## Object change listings
Segment Open

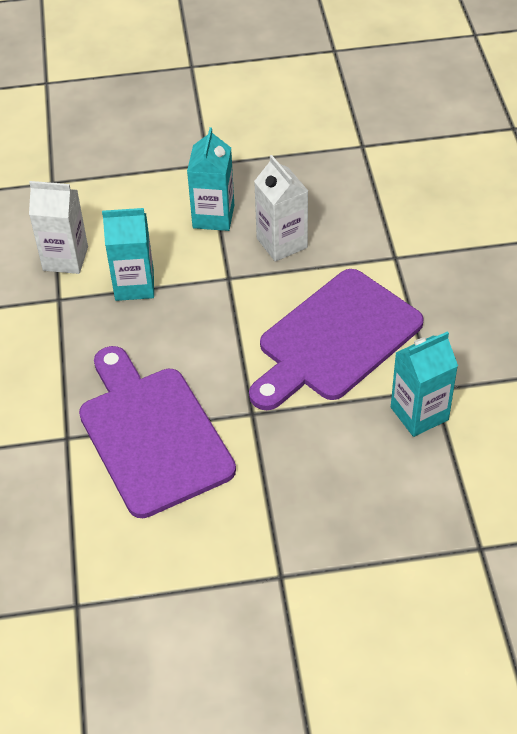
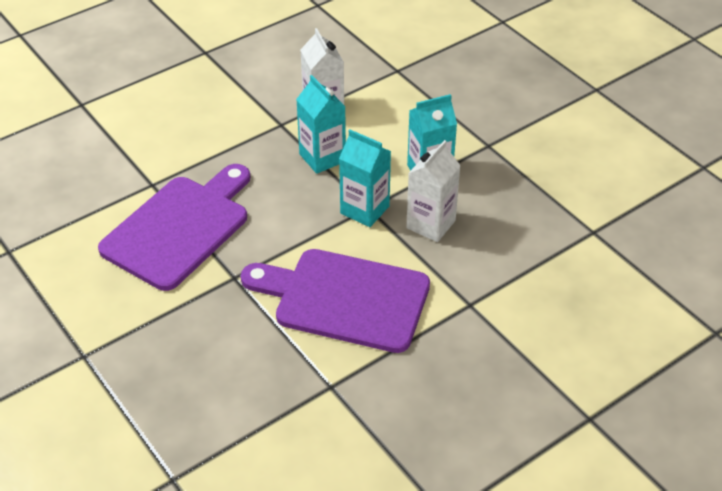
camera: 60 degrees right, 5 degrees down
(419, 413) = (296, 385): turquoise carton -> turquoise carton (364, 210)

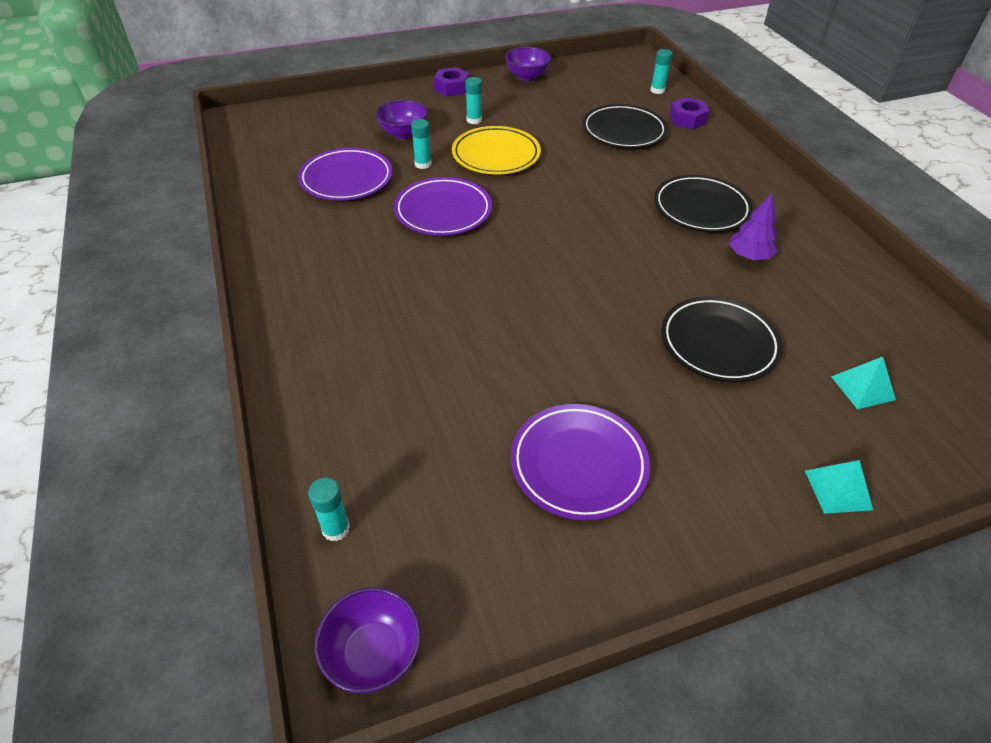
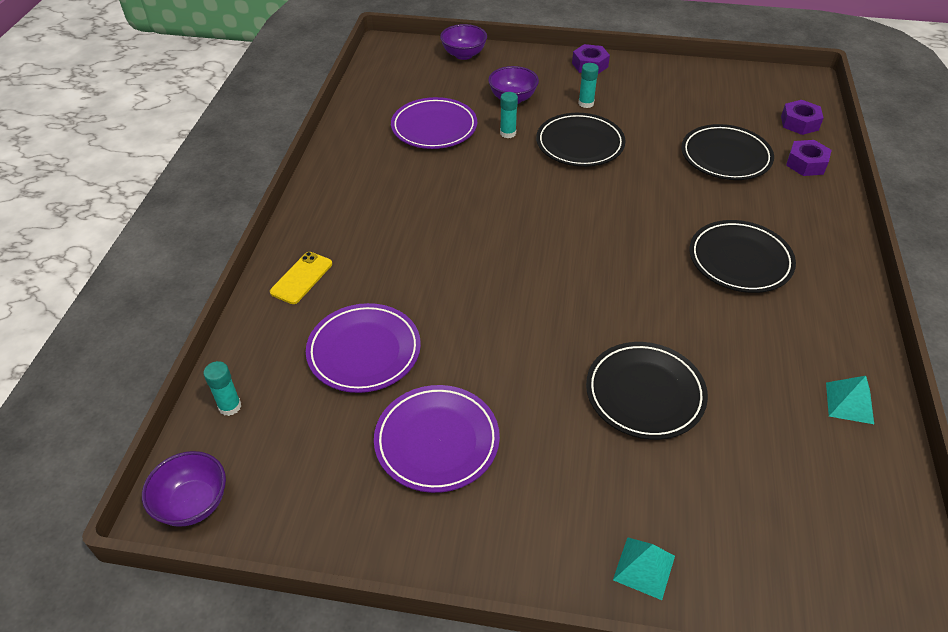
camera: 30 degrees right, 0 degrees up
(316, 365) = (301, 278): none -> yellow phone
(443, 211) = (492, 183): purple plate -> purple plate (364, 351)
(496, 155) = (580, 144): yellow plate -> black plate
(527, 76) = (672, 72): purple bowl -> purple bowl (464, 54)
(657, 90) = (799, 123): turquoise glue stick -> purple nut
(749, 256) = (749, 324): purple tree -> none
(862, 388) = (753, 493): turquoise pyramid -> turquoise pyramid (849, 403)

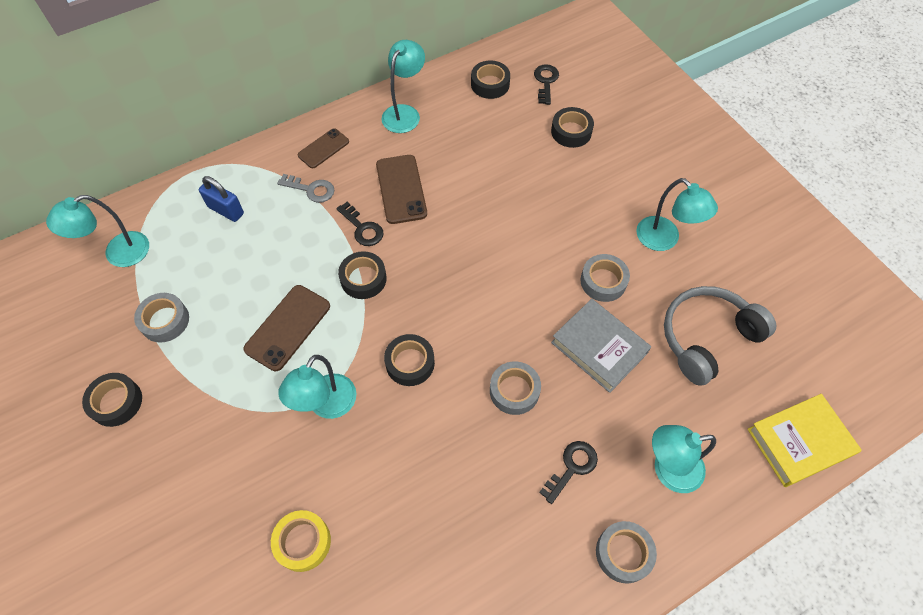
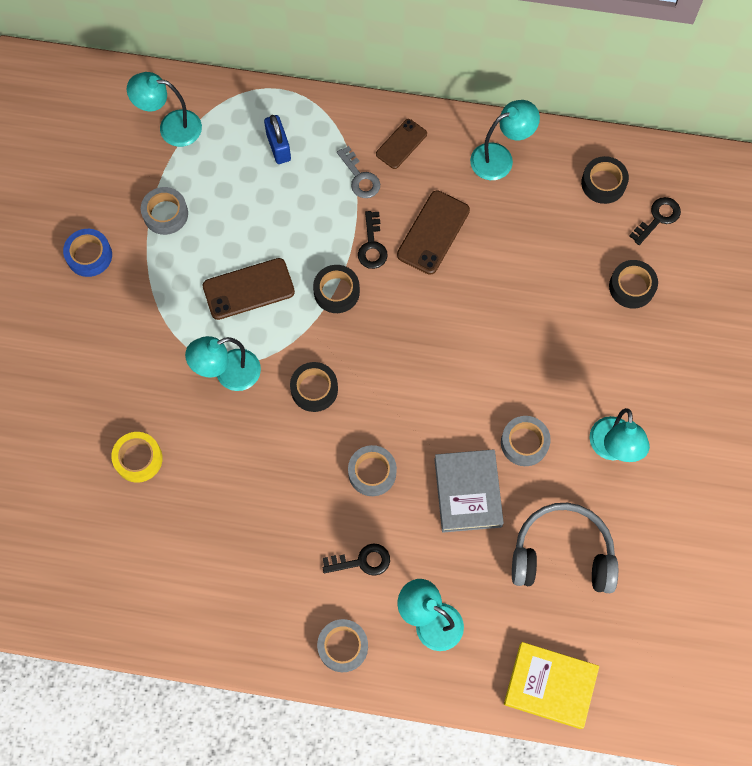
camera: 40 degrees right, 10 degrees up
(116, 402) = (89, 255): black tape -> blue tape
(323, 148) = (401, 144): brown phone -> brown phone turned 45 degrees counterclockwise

Segment Closed

## Work instructions
Give the number of lines in the entries that hold the word "right", and nothing else.

## Your solution
3